**Exercise input**

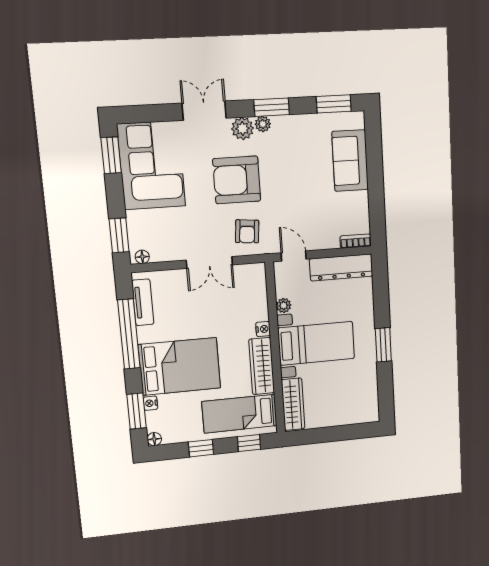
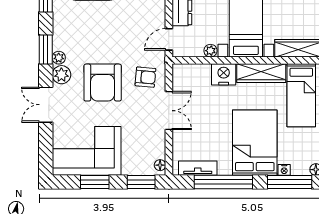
window: (111, 155) -> (95, 182), moved
nightstand: (263, 329) -> (224, 74), width x1.89, depth x1.79
window: (136, 411) -> (290, 182), width x1.44

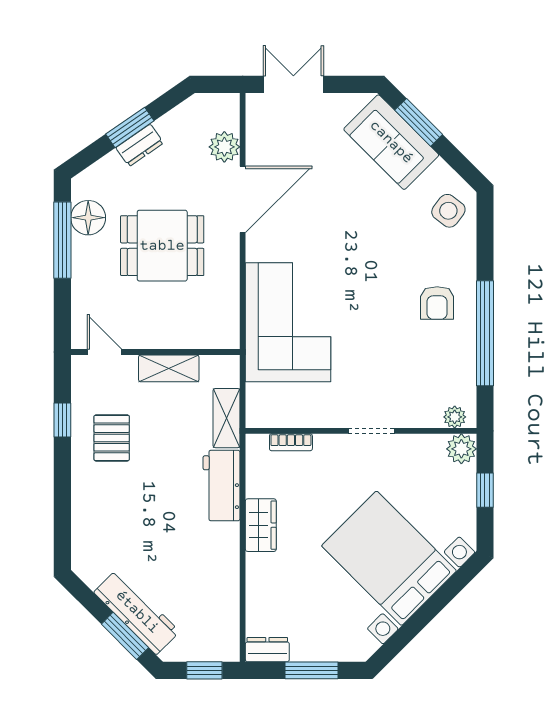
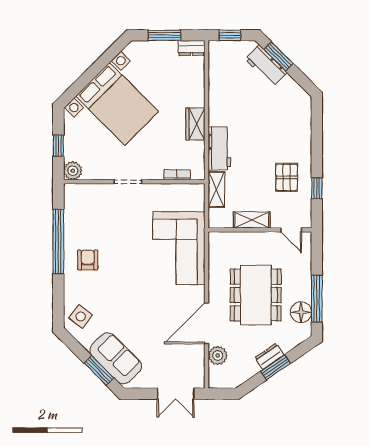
dining table: (162, 246) -> (256, 295), width x1.37
plant: (455, 417) -> (77, 190), removed
workbench: (137, 612) -> (266, 66), width x0.73

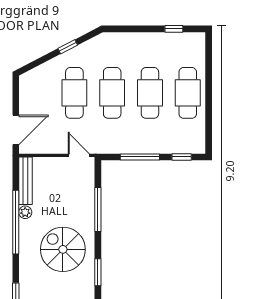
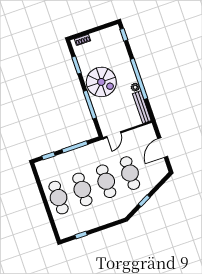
door: (16, 130) -> (163, 148), moved
door: (79, 155) -> (114, 135), hinge flipped
spiral stairs: (63, 249) -> (101, 82), moved

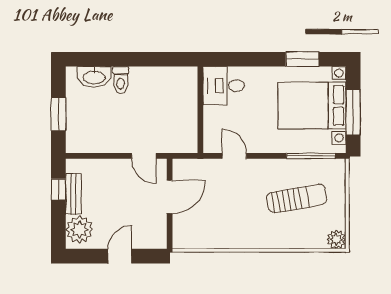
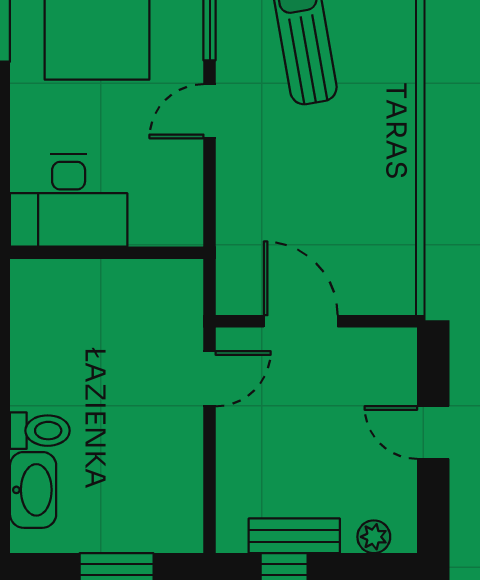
desk: (224, 86) -> (69, 201), width x1.37
door: (234, 156) -> (210, 111), moved
plant: (80, 230) -> (374, 537), width x0.53, depth x0.53

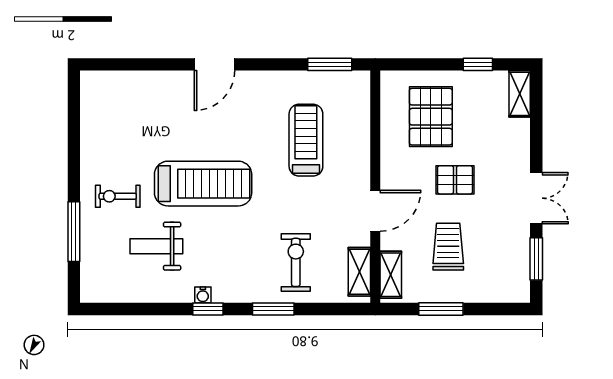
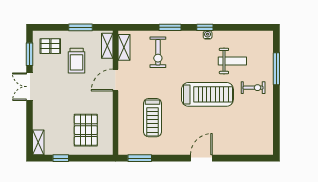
pallet: (455, 180) -> (50, 46), moved
treadmill: (203, 184) -> (207, 94), turned 180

**Problem details**
Transcribe the listing above in full. Pictures are not part of the copy.

**Solved exercise**
window: (111, 155) -> (95, 182), moved
nightstand: (263, 329) -> (224, 74), width x1.89, depth x1.79
window: (136, 411) -> (290, 182), width x1.44

dining table: (162, 246) -> (256, 295), width x1.37
plant: (455, 417) -> (77, 190), removed
workbench: (137, 612) -> (266, 66), width x0.73

door: (16, 130) -> (163, 148), moved
door: (79, 155) -> (114, 135), hinge flipped
spiral stairs: (63, 249) -> (101, 82), moved

desk: (224, 86) -> (69, 201), width x1.37
door: (234, 156) -> (210, 111), moved
plant: (80, 230) -> (374, 537), width x0.53, depth x0.53

pallet: (455, 180) -> (50, 46), moved
treadmill: (203, 184) -> (207, 94), turned 180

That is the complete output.